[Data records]
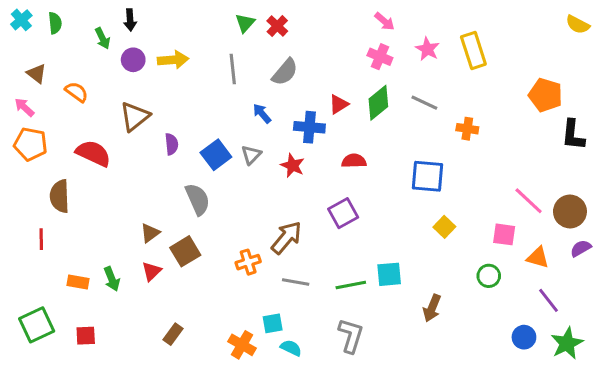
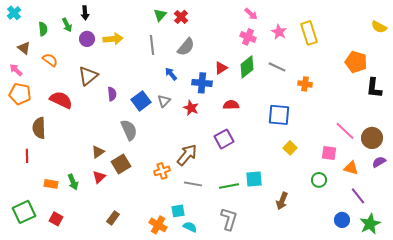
green semicircle: (55, 23) -> (43, 29), moved
yellow semicircle: (578, 25) -> (379, 27), moved
red square: (86, 336) -> (56, 219), turned 32

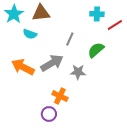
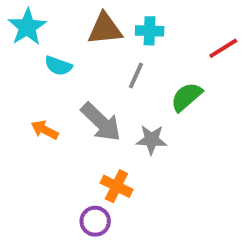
brown triangle: (41, 13) -> (105, 29), moved
cyan cross: (97, 14) -> (150, 31), moved
gray arrow: (52, 63) -> (101, 122), turned 75
orange arrow: (23, 67) -> (45, 130), size x0.6

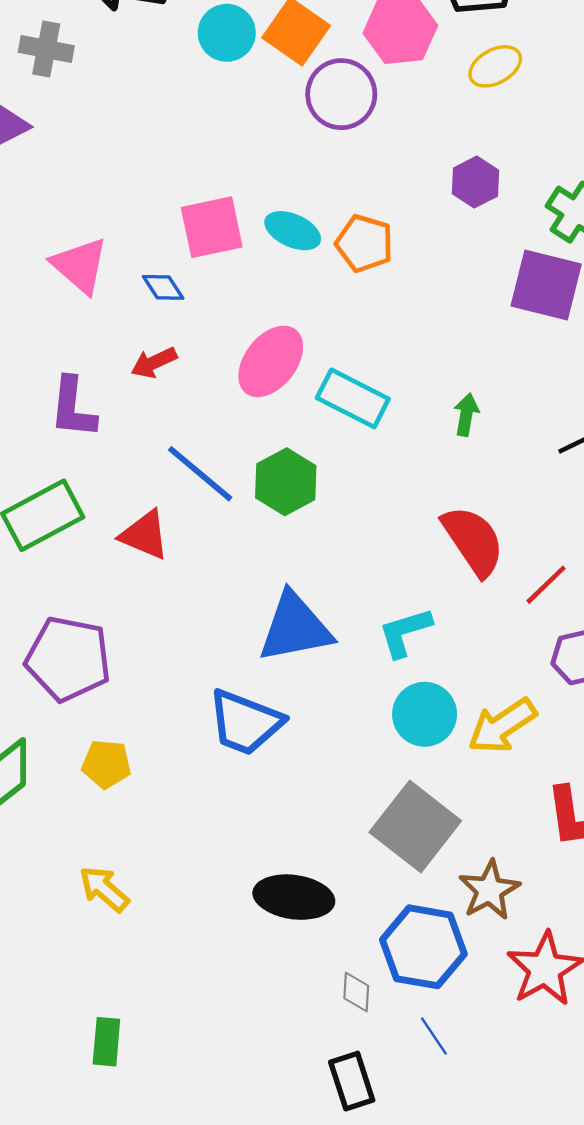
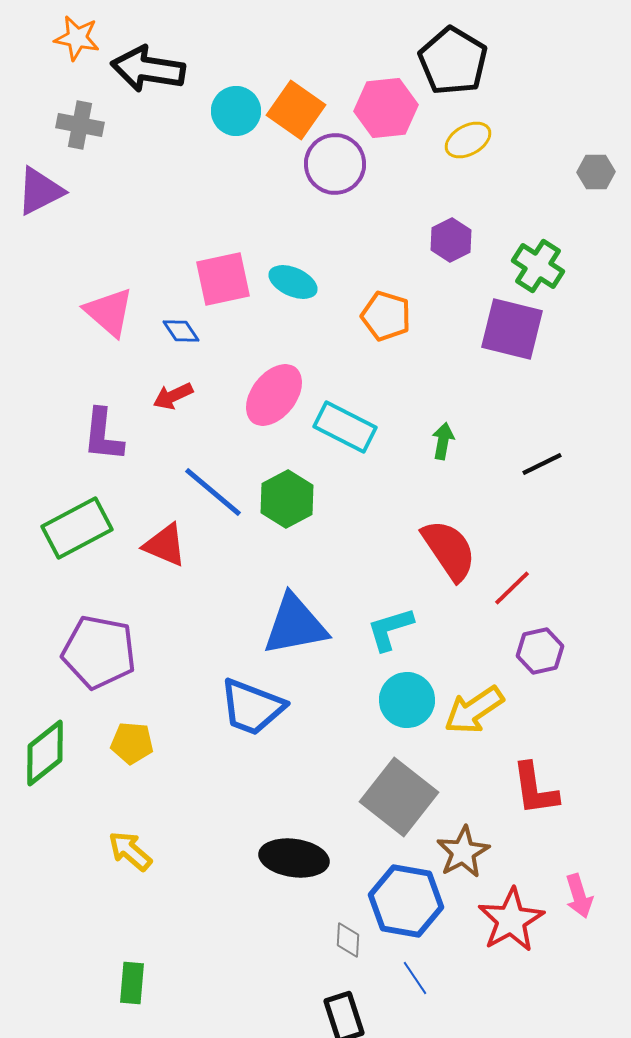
orange pentagon: (364, 243) -> (386, 316), moved

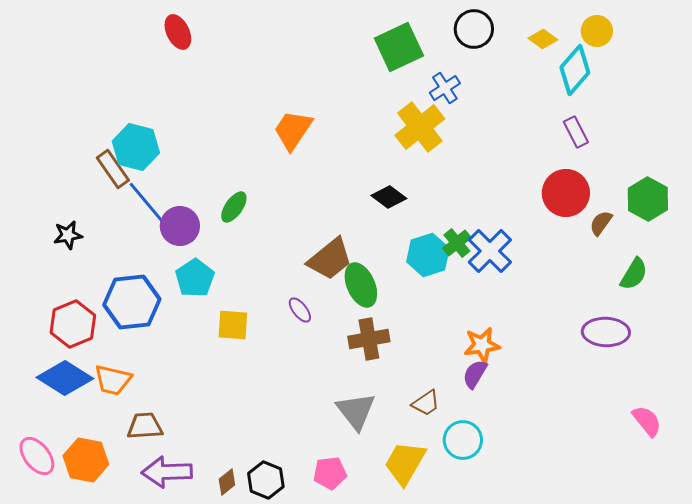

(What you have to do) Restate, word for word and without pictures, the lines from the line containing "red square: (86, 336) -> (56, 219), turned 32" to the last line of the records above.

(Written response)
red square: (86, 336) -> (56, 219), turned 32

brown triangle: (41, 13) -> (105, 29), moved
cyan cross: (97, 14) -> (150, 31), moved
gray arrow: (52, 63) -> (101, 122), turned 75
orange arrow: (23, 67) -> (45, 130), size x0.6

orange pentagon: (364, 243) -> (386, 316), moved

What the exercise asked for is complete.